Items from a data source:
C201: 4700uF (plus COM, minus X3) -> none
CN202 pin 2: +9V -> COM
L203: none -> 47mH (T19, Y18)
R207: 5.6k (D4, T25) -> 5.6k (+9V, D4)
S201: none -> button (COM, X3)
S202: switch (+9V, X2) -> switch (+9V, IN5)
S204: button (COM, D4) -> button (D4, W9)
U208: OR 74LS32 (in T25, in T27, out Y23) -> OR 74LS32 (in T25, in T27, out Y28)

▸ Prompt:
Every line from the one with "L203: none -> 47mH (T19, Y18)" to the end of the records above should be returned exactly, and no other lines.

▸ Your solution:
L203: none -> 47mH (T19, Y18)
R207: 5.6k (D4, T25) -> 5.6k (+9V, D4)
S201: none -> button (COM, X3)
S202: switch (+9V, X2) -> switch (+9V, IN5)
S204: button (COM, D4) -> button (D4, W9)
U208: OR 74LS32 (in T25, in T27, out Y23) -> OR 74LS32 (in T25, in T27, out Y28)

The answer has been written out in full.